EXERCISE DESCRIPTION: Your copy of the listing should be exact and should contain no pictures.

# # # # #

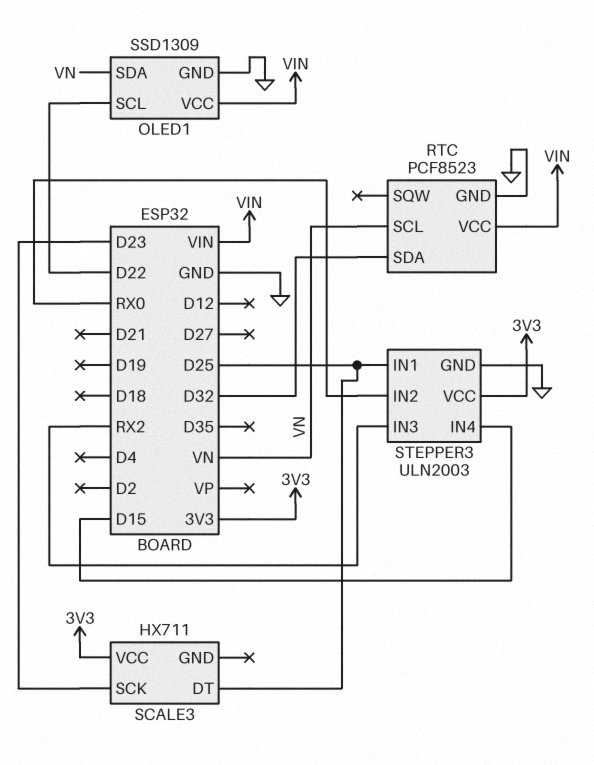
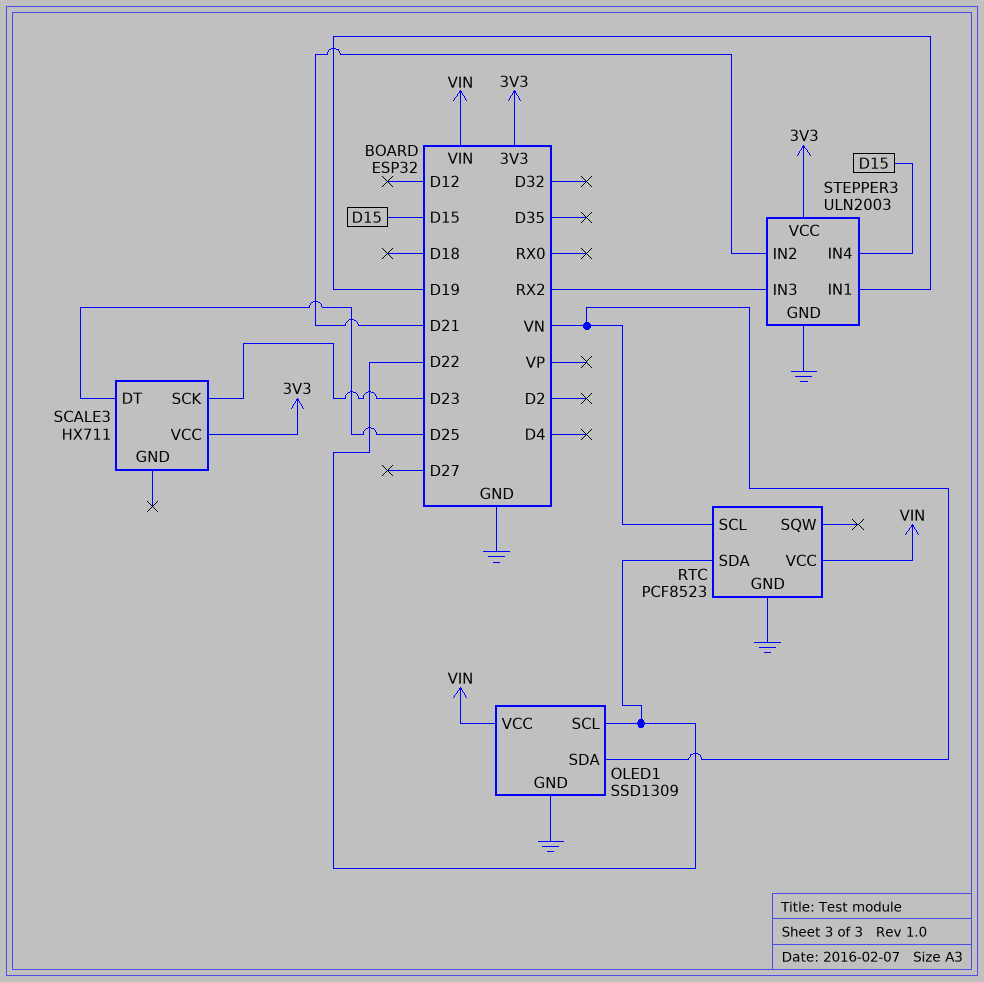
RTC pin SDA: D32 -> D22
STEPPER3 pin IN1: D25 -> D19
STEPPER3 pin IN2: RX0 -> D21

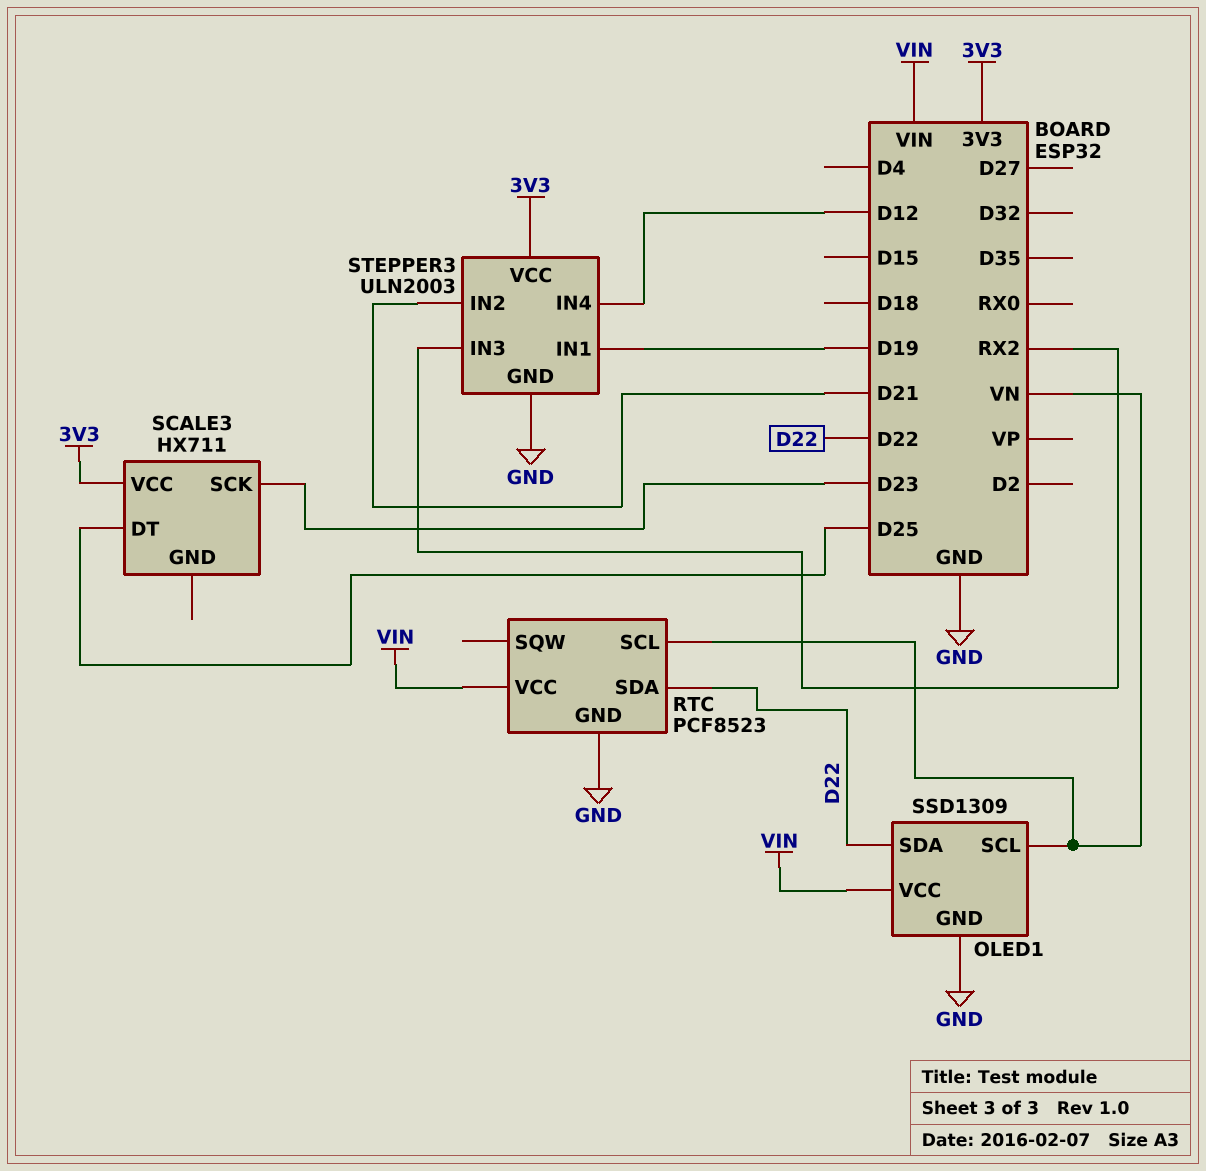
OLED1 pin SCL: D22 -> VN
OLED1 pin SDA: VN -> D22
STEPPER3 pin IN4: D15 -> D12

# # # # #

RESPONSE AREA:
RTC pin SDA: D32 -> D22
STEPPER3 pin IN1: D25 -> D19
STEPPER3 pin IN2: RX0 -> D21

OLED1 pin SCL: D22 -> VN
OLED1 pin SDA: VN -> D22
STEPPER3 pin IN4: D15 -> D12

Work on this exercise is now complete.